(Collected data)
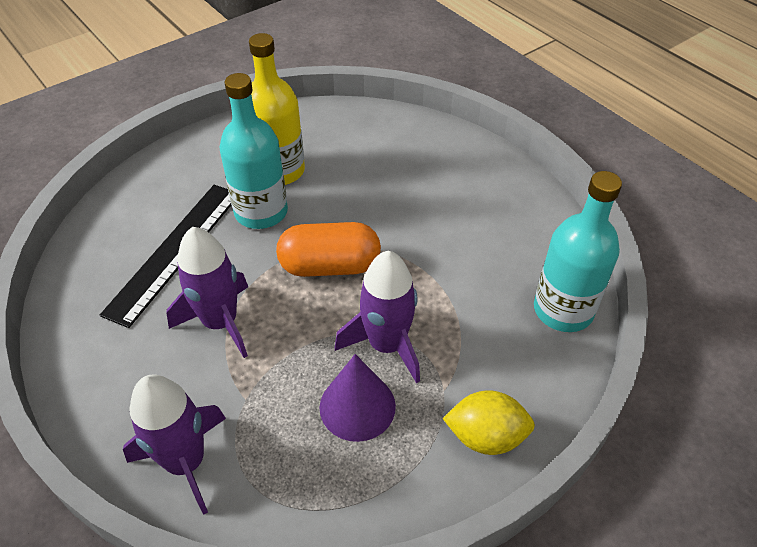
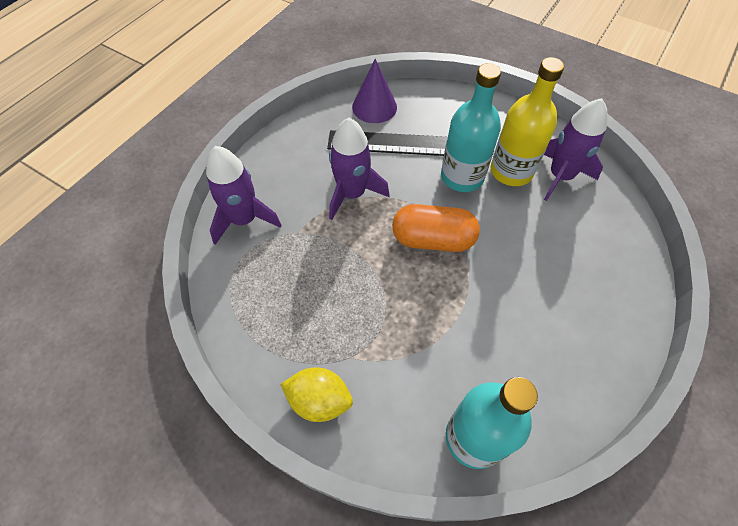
camera: 70 degrees right, 10 degrees up
(330, 266) = (433, 240): orange capsule -> orange capsule turned 60 degrees counterclockwise
(357, 406) = (315, 301): purple cone -> purple cone (374, 107)
(386, 345) = (375, 303): purple rocket -> purple rocket (560, 176)
(486, 436) = (319, 400): yellow lemon -> yellow lemon turned 60 degrees counterclockwise

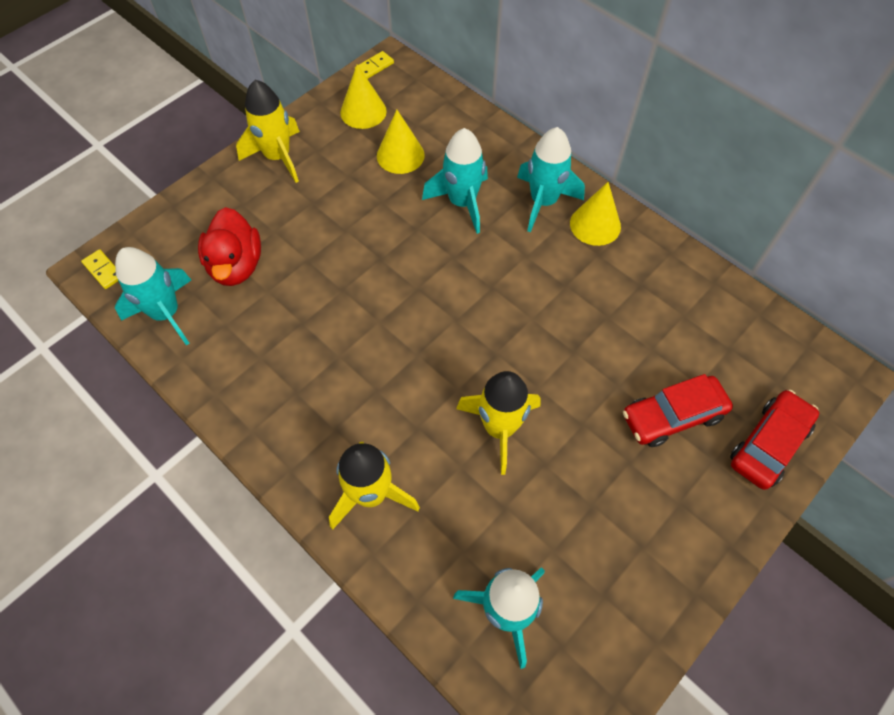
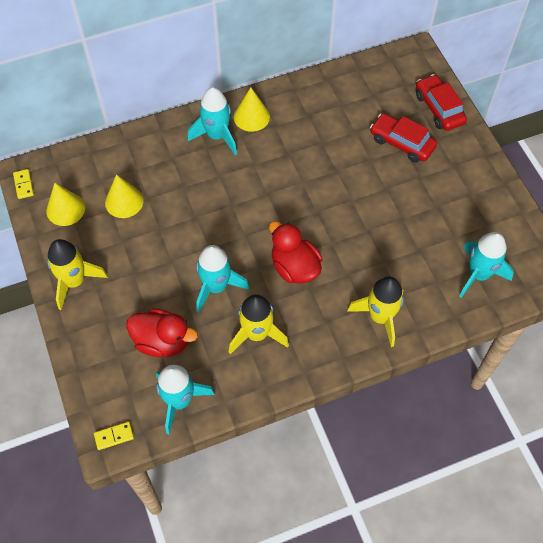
camera: 65 degrees left, 0 degrees up
(398, 360) = (294, 267): none -> red duck
(462, 203) = (189, 181): turquoise rocket -> turquoise rocket (216, 287)
(499, 428) = (368, 231): yellow rocket -> yellow rocket (256, 334)
(672, 416) = (402, 143): red car -> red car turned 120 degrees clockwise

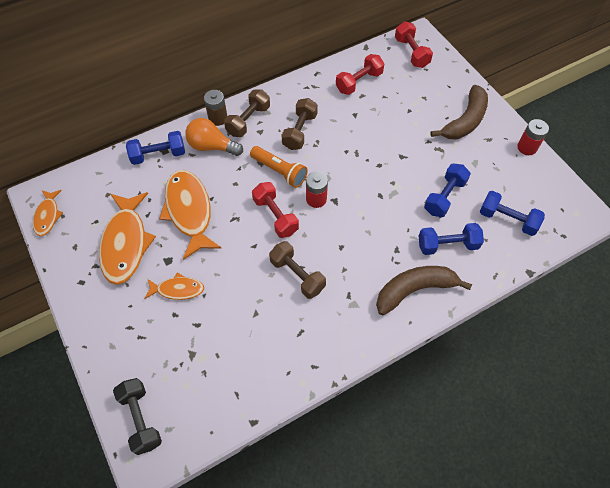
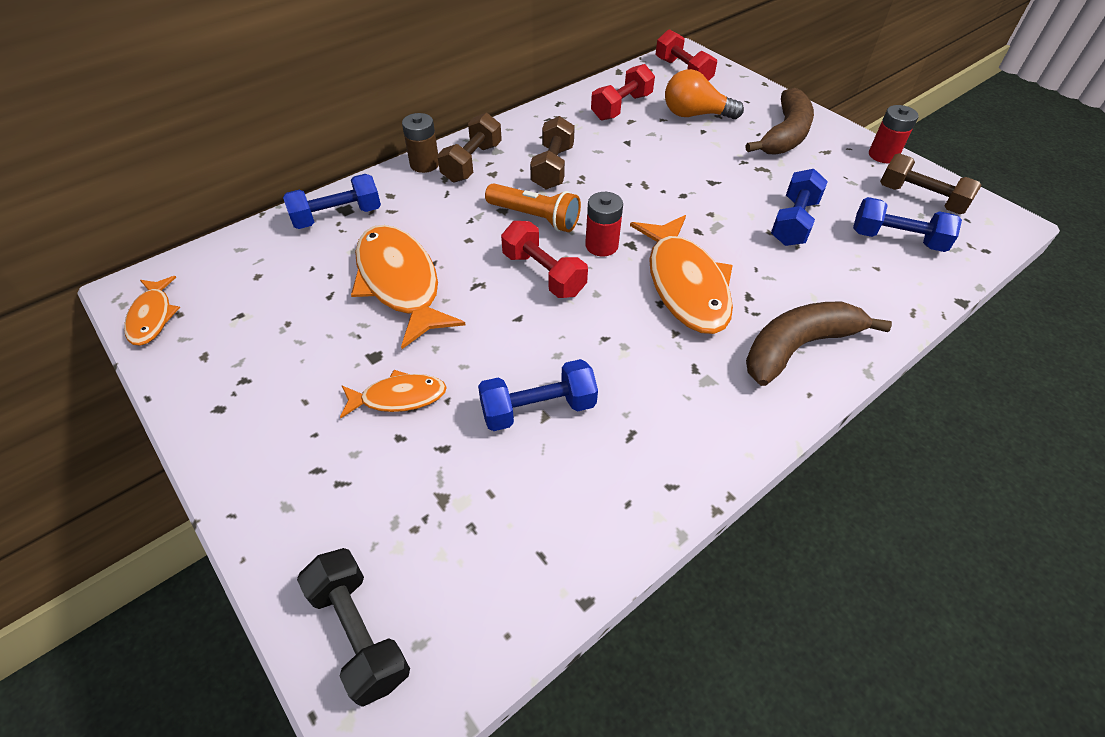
camera: 10 degrees left, 10 degrees down
(126, 243) = (296, 340): orange fish -> orange fish (685, 284)
(212, 146) = (422, 198): orange light bulb -> orange light bulb (695, 115)
(297, 275) = (601, 350): brown dumbbell -> brown dumbbell (920, 199)
(447, 245) = (823, 281): blue dumbbell -> blue dumbbell (538, 409)

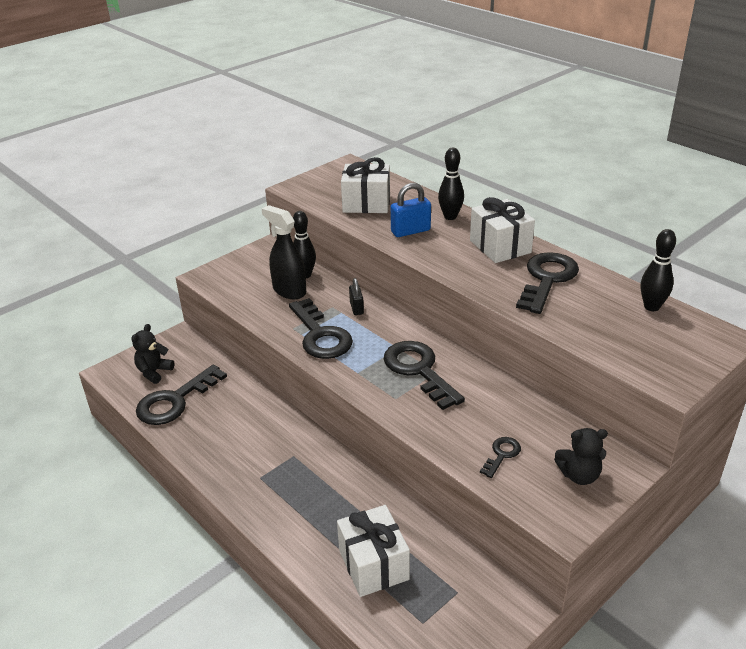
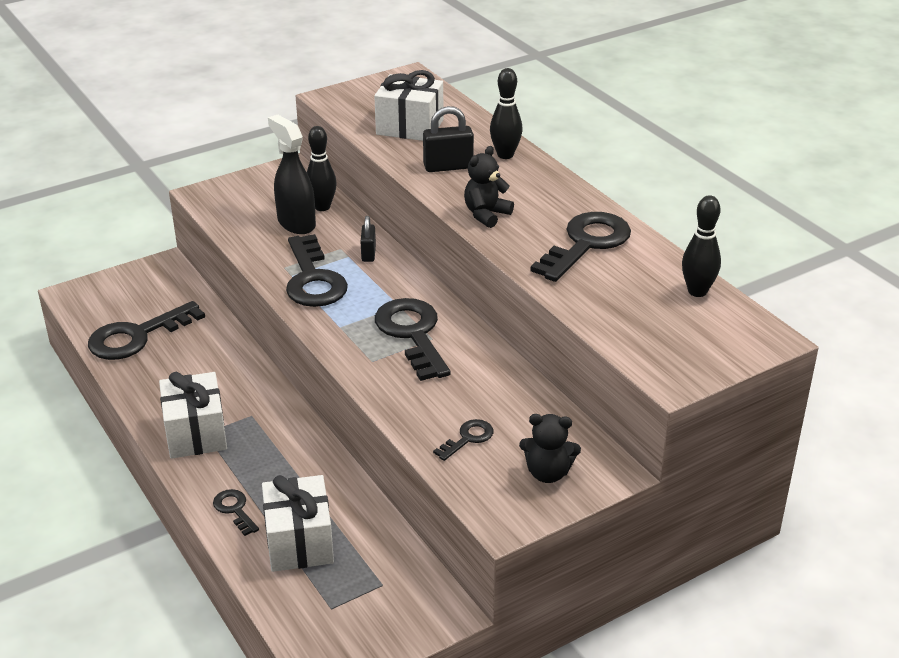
camera: 10 degrees right, 0 degrees up
(154, 372) = (123, 301): black teddy bear -> black teddy bear (486, 214)
(308, 544) = (235, 510): none -> black key
(410, 231) = (448, 167): blue padlock -> black padlock
(500, 246) = (548, 198): white gift -> white gift (195, 433)

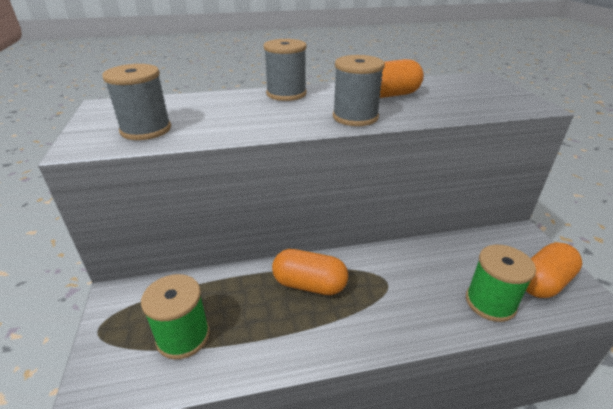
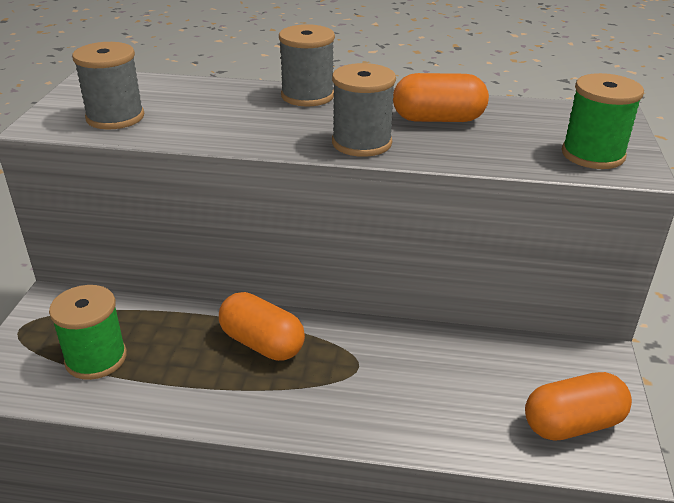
camera: 20 degrees right, 0 degrees up
(490, 302) = (474, 425): green spool -> green spool (592, 155)

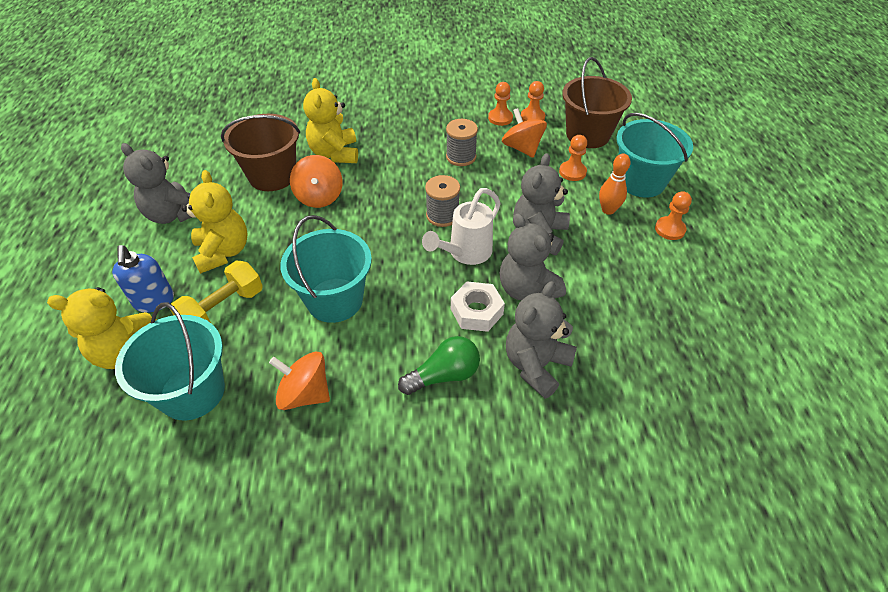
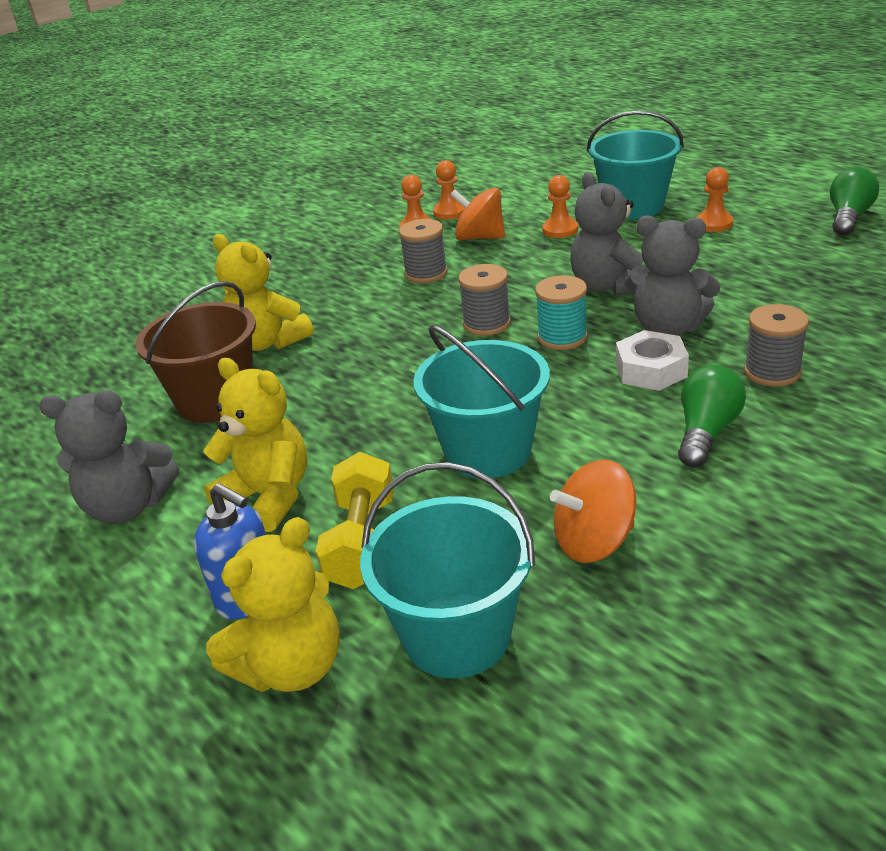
camera: 35 degrees left, 15 degrees down
(319, 197) = (313, 384): orange spinning top -> none
(465, 253) = (562, 337): white watering can -> turquoise spool
(536, 365) = (772, 372): grey teddy bear -> grey spool
(588, 135) = (527, 199): brown bucket -> none
(608, 210) = (639, 238): orange bowling pin -> none
(767, 286) = (848, 217): none -> green light bulb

What is being asked -> Copy every line from the records that holds the string "orange".

Task answer ->
(330, 266) = (433, 240): orange capsule -> orange capsule turned 60 degrees counterclockwise
(126, 243) = (296, 340): orange fish -> orange fish (685, 284)
(212, 146) = (422, 198): orange light bulb -> orange light bulb (695, 115)
(319, 197) = (313, 384): orange spinning top -> none
(608, 210) = (639, 238): orange bowling pin -> none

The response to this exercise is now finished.